WORK INSTRUCTIONS
The response has to reproduce all entries exactly while excluding their pictures.

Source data
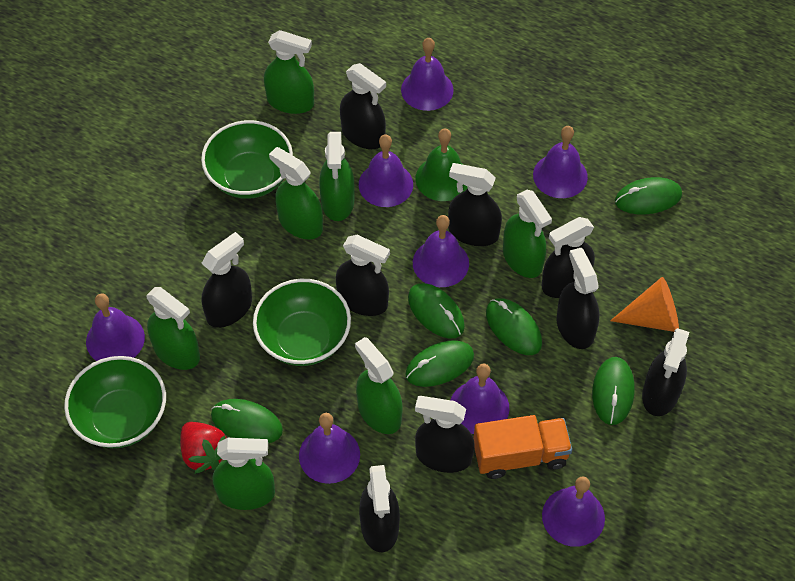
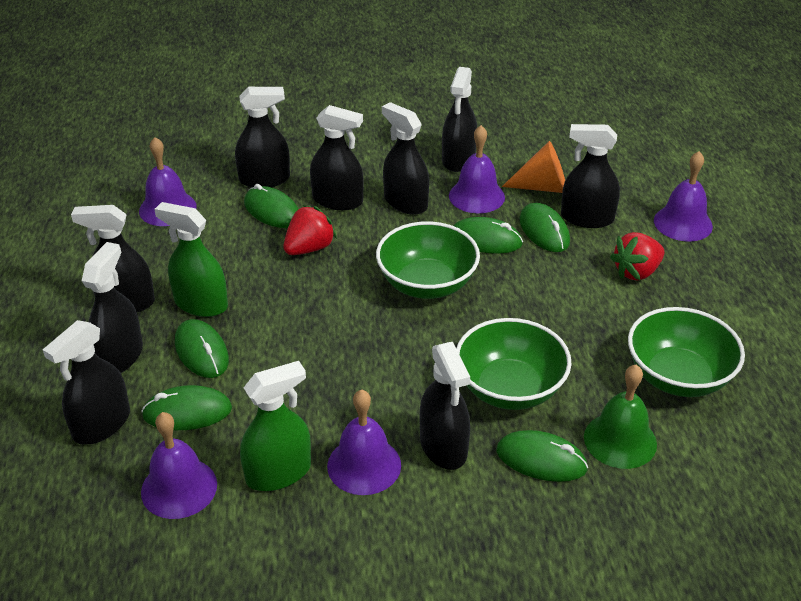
green spray bottle: 7 -> 2
orange truck: 1 -> 0
purple bell: 8 -> 5
red strawberry: 1 -> 2

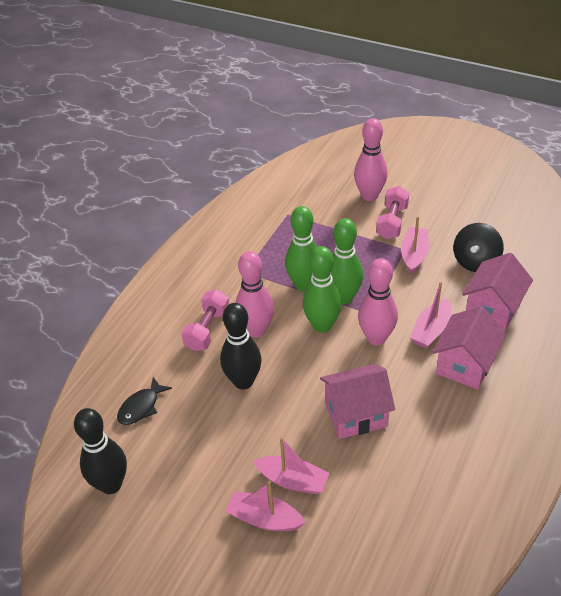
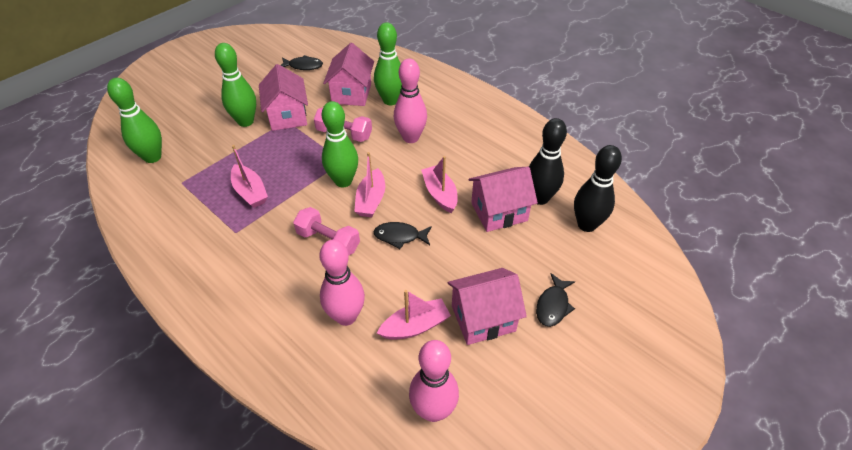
black fish: 1 -> 3
black spinning top: 1 -> 0
green bowling pin: 3 -> 4
pink house: 3 -> 4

THE ANSWER
green spray bottle: 7 -> 2
orange truck: 1 -> 0
purple bell: 8 -> 5
red strawberry: 1 -> 2

black fish: 1 -> 3
black spinning top: 1 -> 0
green bowling pin: 3 -> 4
pink house: 3 -> 4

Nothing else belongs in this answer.